[Input]
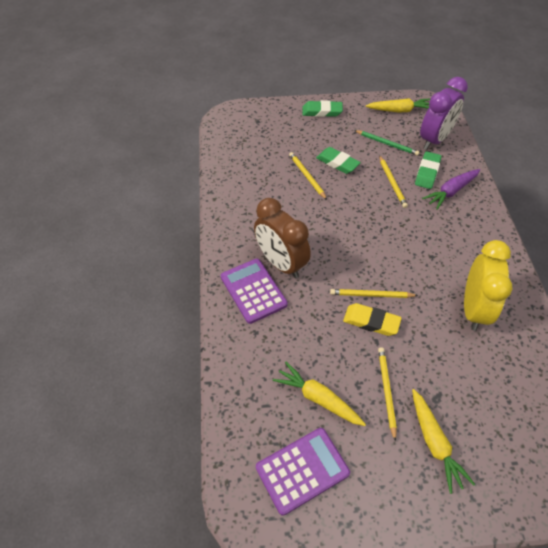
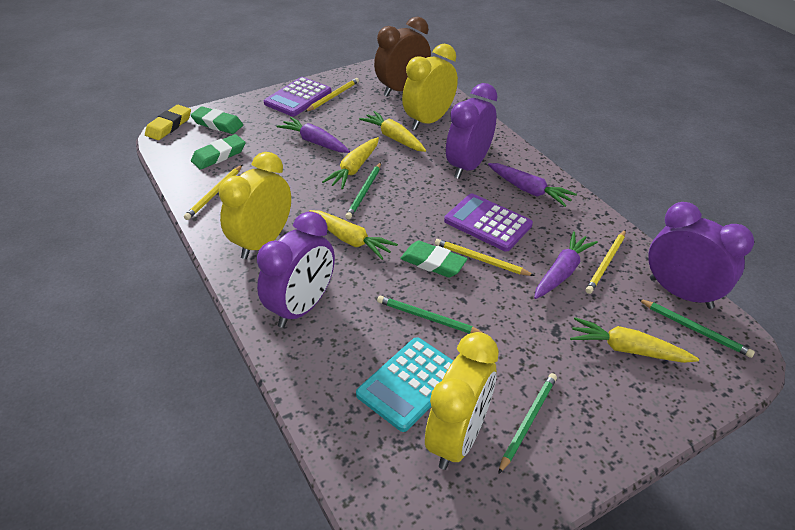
green pencil: 1 -> 4
purple carrot: 1 -> 3
purple clock: 1 -> 3
turquoise calculator: 0 -> 1
yellow carrot: 3 -> 4
yellow clock: 1 -> 3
[/Input]
• Assignment:
Would you set down every line of the data above exactly, skipping the pictures?

• Task solution:
green pencil: 1 -> 4
purple carrot: 1 -> 3
purple clock: 1 -> 3
turquoise calculator: 0 -> 1
yellow carrot: 3 -> 4
yellow clock: 1 -> 3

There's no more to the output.